● **PROBLEM DESCRIPTION**: The line with "red soap dispenser: 6 -> 4" and each line following it, up to the final line of the data, should be set down exactly; pictures stay out.

● **THE DATA**:
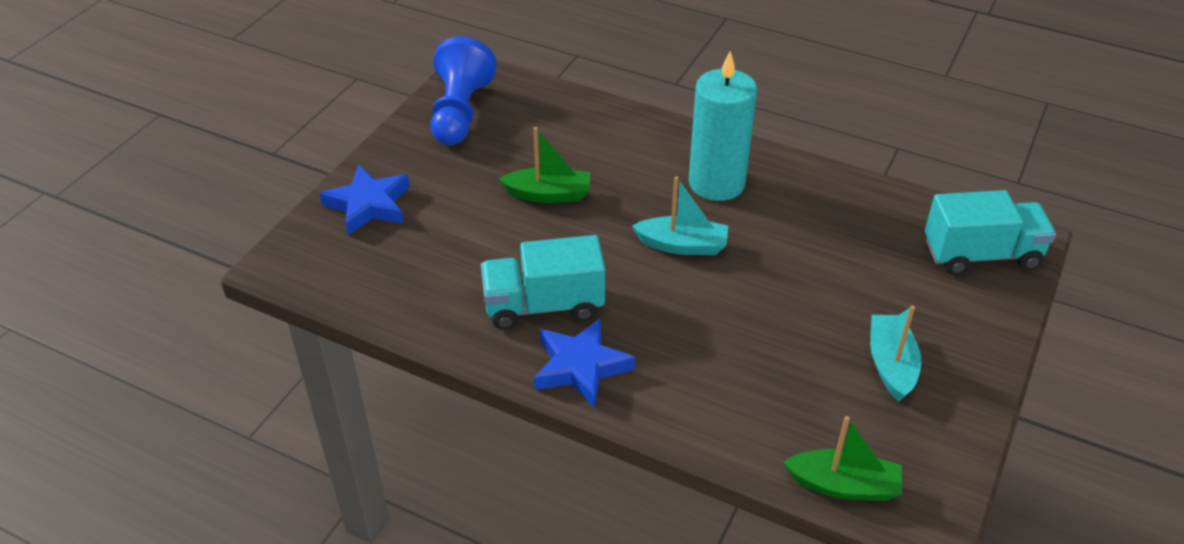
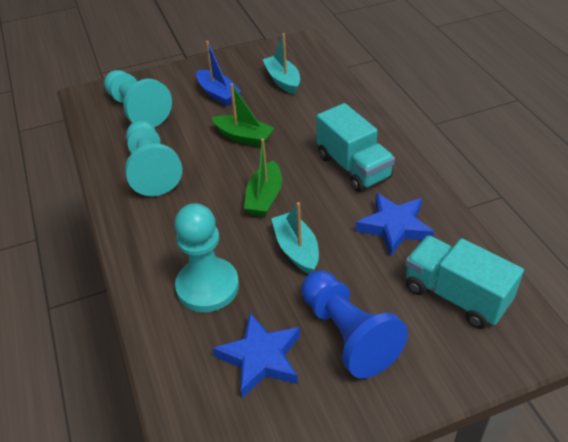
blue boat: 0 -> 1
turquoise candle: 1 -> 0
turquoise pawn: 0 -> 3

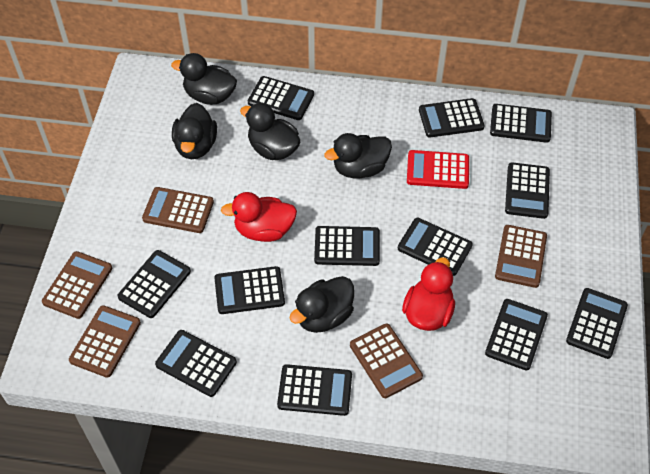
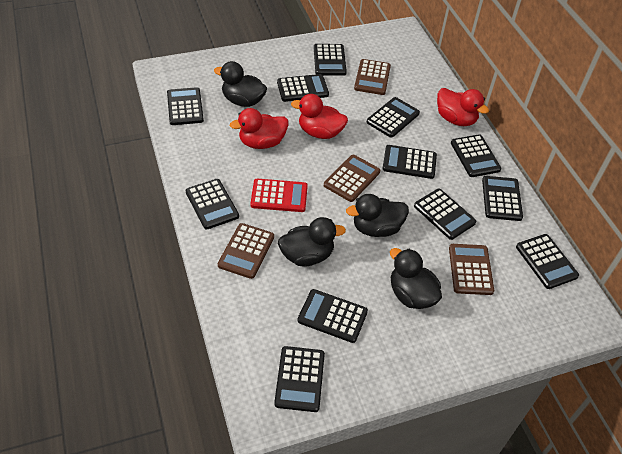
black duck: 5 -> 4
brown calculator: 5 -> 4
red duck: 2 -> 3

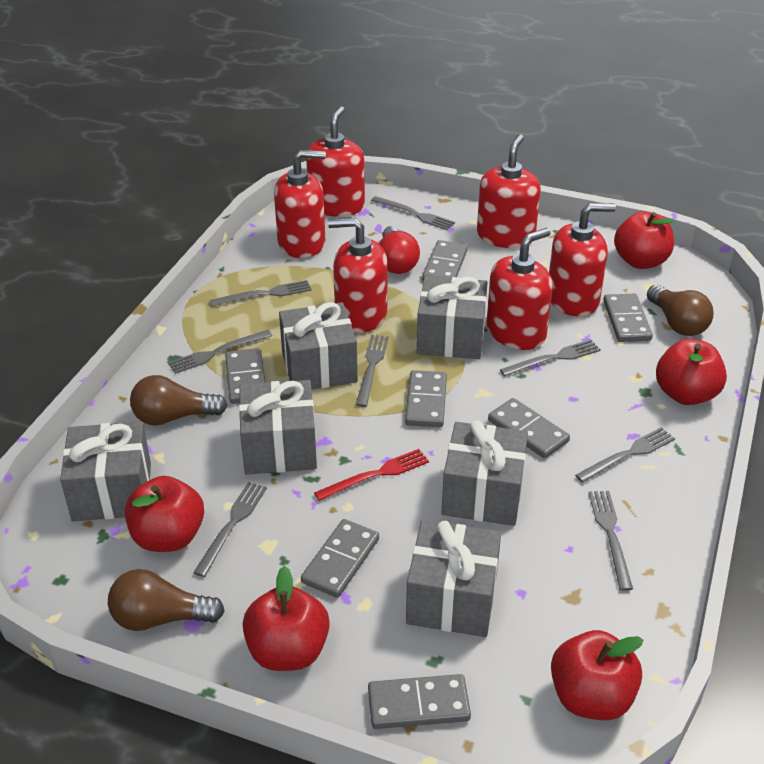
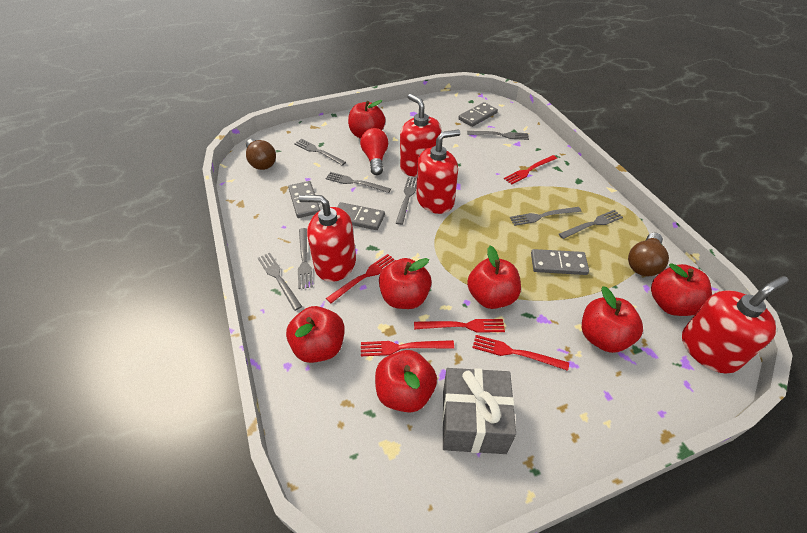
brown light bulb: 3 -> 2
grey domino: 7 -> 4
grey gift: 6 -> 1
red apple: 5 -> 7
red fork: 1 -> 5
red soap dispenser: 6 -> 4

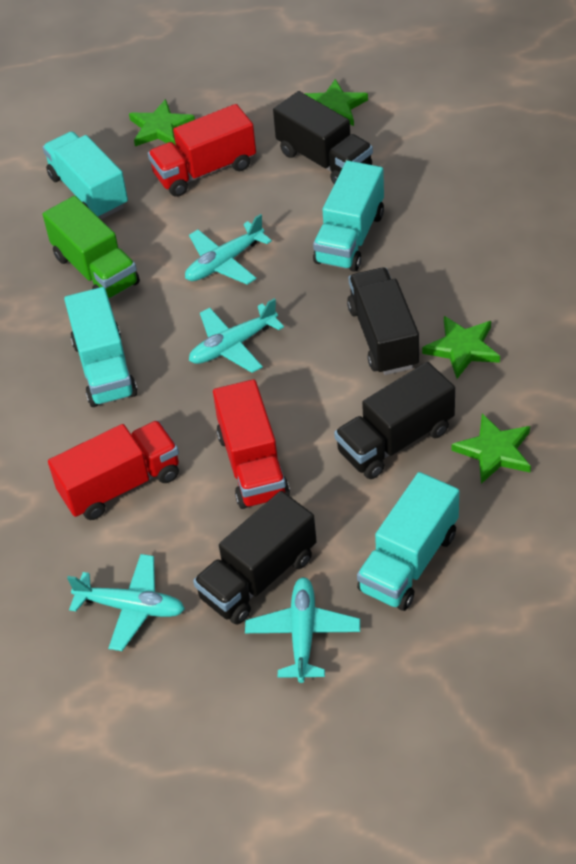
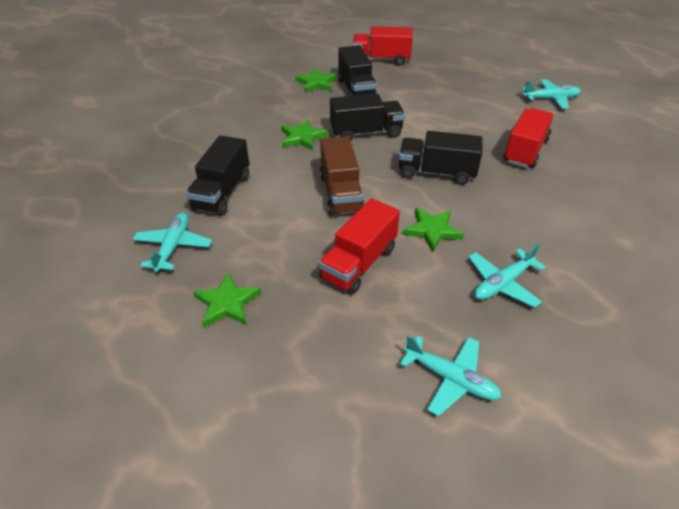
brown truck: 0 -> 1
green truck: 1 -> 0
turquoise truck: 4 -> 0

● **YOUR RESPONSE**:
red soap dispenser: 6 -> 4

brown truck: 0 -> 1
green truck: 1 -> 0
turquoise truck: 4 -> 0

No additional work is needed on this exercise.